(Content revision data)
◆ ◆ ◆ ◆ ◆ ◆ ◆
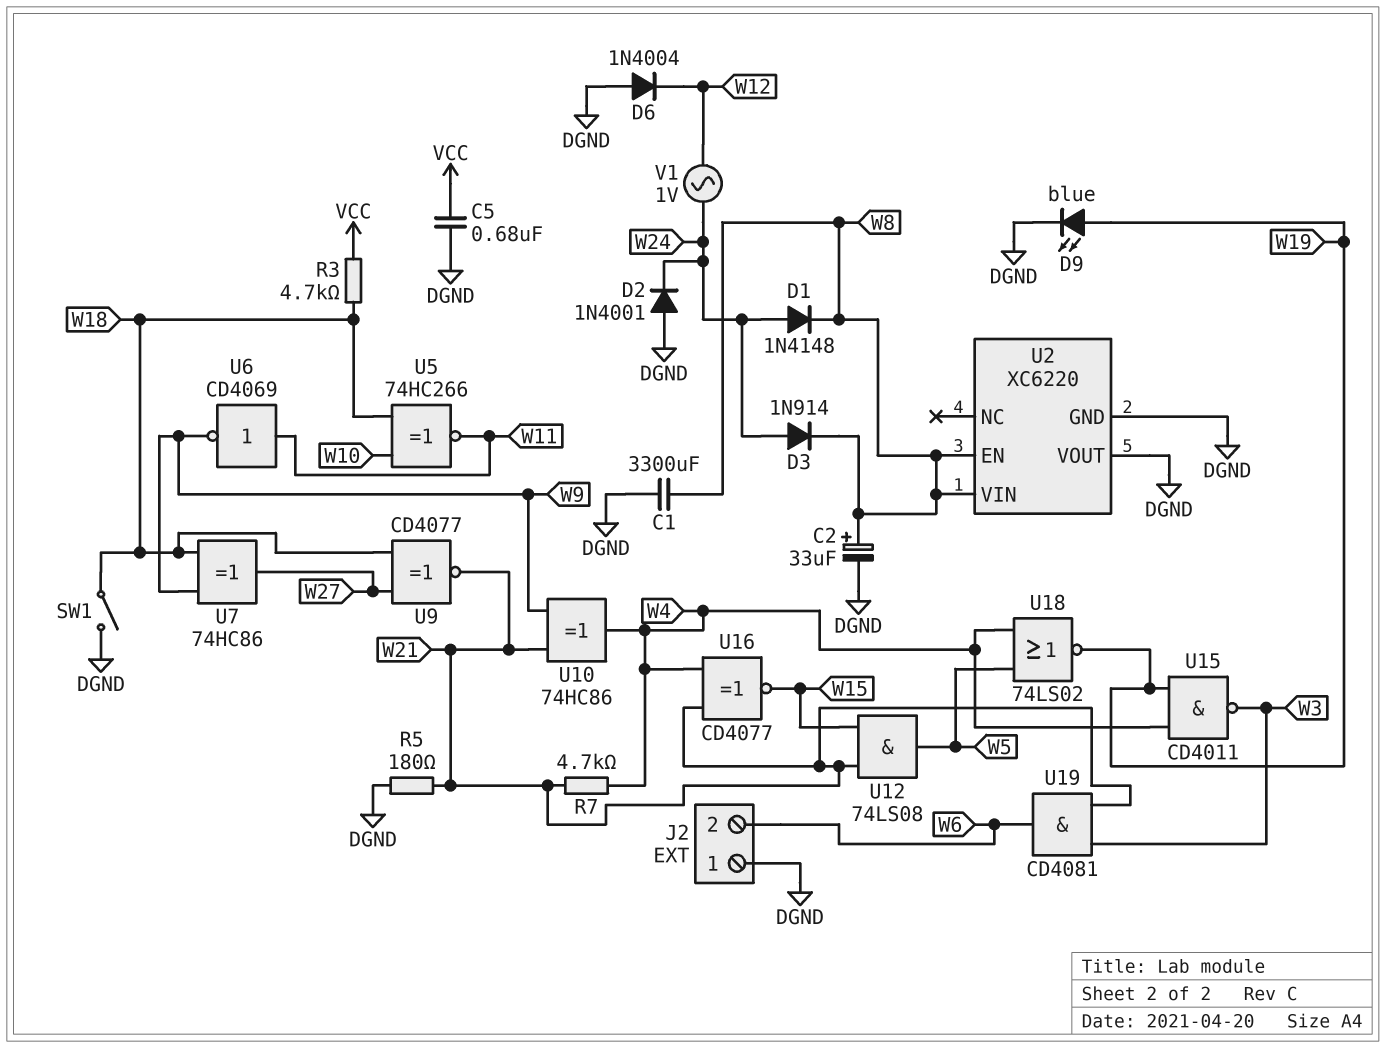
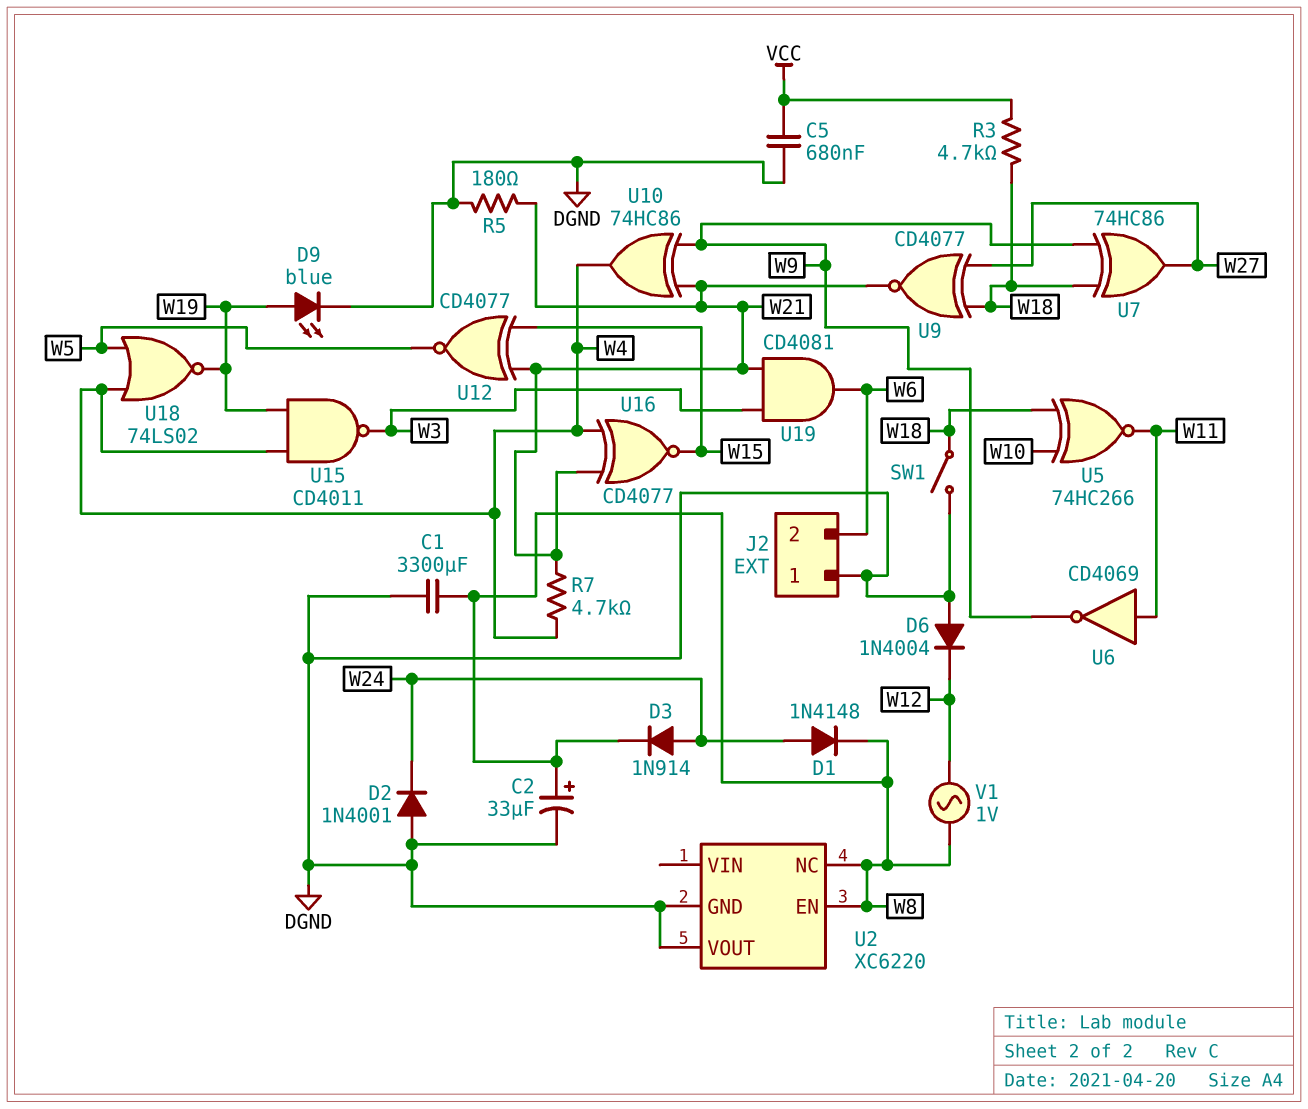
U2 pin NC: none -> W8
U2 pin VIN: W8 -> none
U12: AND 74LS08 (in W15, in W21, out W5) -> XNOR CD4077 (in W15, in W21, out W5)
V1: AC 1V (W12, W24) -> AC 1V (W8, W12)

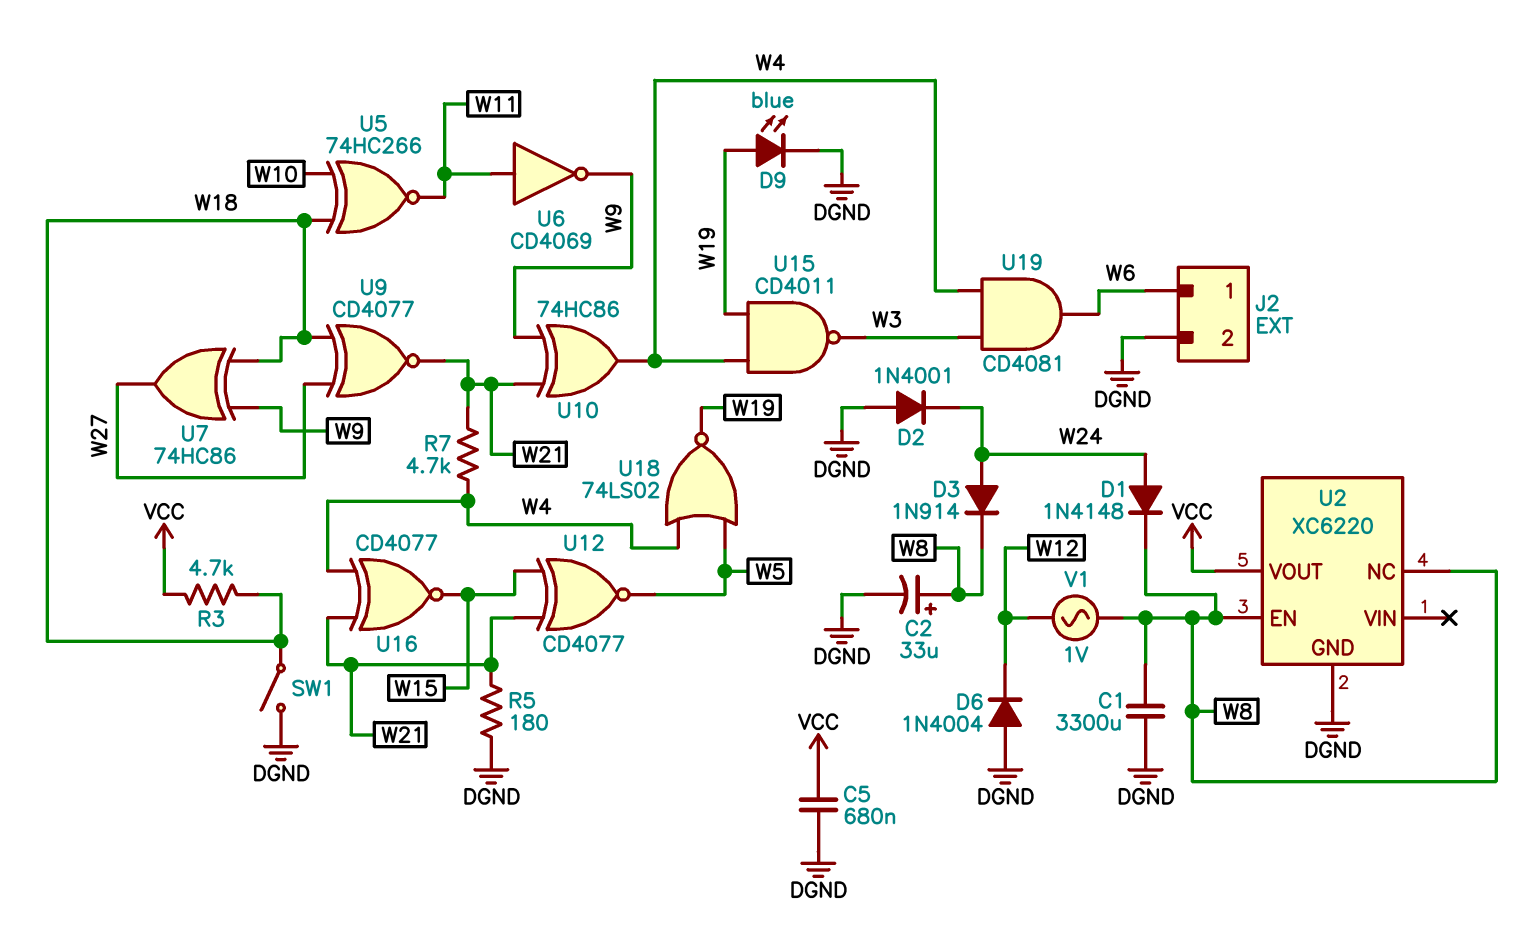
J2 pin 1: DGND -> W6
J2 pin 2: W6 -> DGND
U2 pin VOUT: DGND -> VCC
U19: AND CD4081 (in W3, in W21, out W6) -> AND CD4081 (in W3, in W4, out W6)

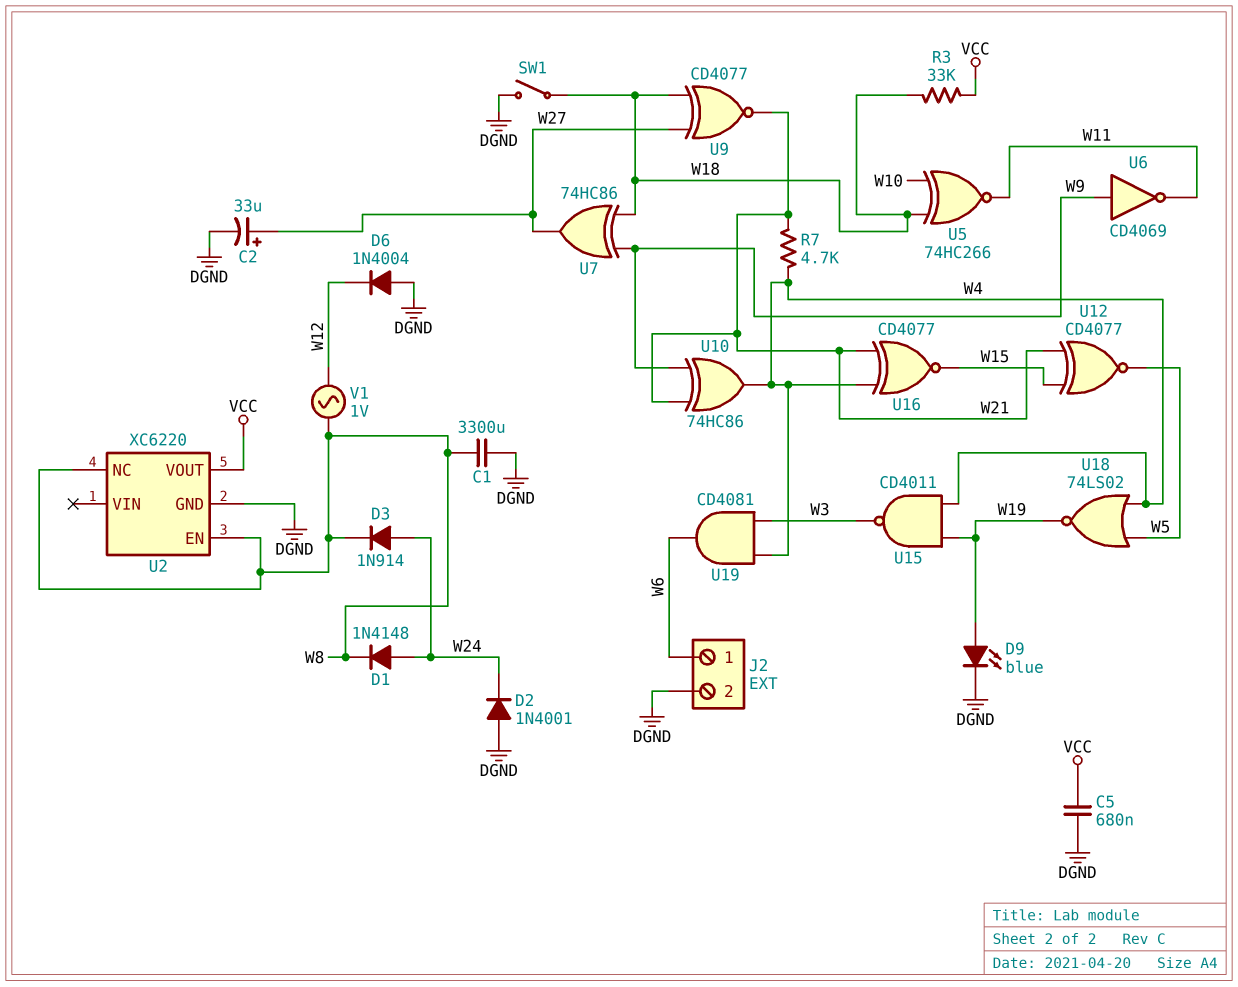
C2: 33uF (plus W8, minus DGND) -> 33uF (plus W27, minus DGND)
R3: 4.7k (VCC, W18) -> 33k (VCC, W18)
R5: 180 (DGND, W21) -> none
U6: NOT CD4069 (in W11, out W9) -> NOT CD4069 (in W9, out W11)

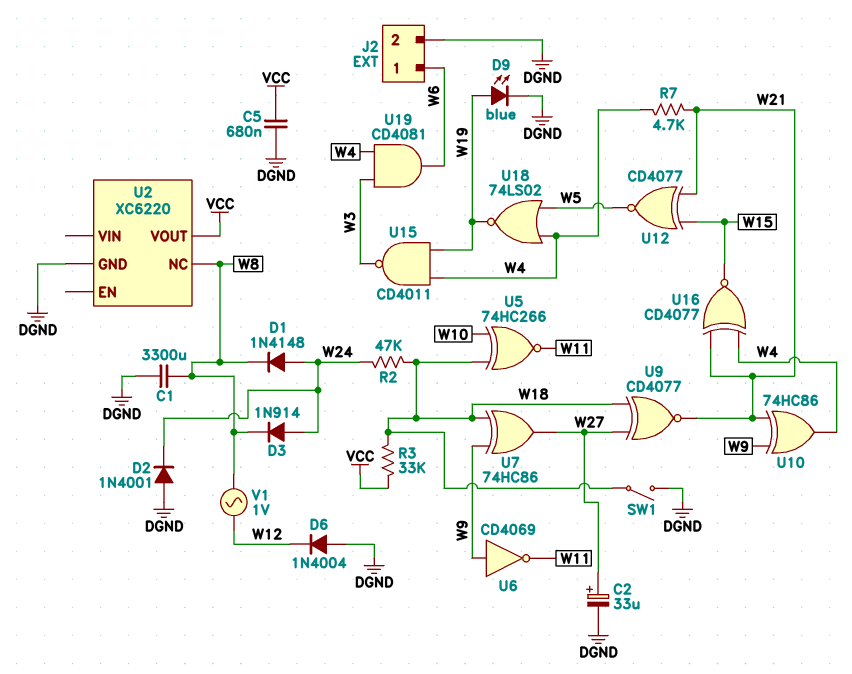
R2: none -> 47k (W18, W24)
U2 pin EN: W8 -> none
◆ ◆ ◆ ◆ ◆ ◆ ◆
- [Brief]
From top to bottom, restate the records above exactly and omit every picture.

- [Written response]
U2 pin NC: none -> W8
U2 pin VIN: W8 -> none
U12: AND 74LS08 (in W15, in W21, out W5) -> XNOR CD4077 (in W15, in W21, out W5)
V1: AC 1V (W12, W24) -> AC 1V (W8, W12)

J2 pin 1: DGND -> W6
J2 pin 2: W6 -> DGND
U2 pin VOUT: DGND -> VCC
U19: AND CD4081 (in W3, in W21, out W6) -> AND CD4081 (in W3, in W4, out W6)

C2: 33uF (plus W8, minus DGND) -> 33uF (plus W27, minus DGND)
R3: 4.7k (VCC, W18) -> 33k (VCC, W18)
R5: 180 (DGND, W21) -> none
U6: NOT CD4069 (in W11, out W9) -> NOT CD4069 (in W9, out W11)

R2: none -> 47k (W18, W24)
U2 pin EN: W8 -> none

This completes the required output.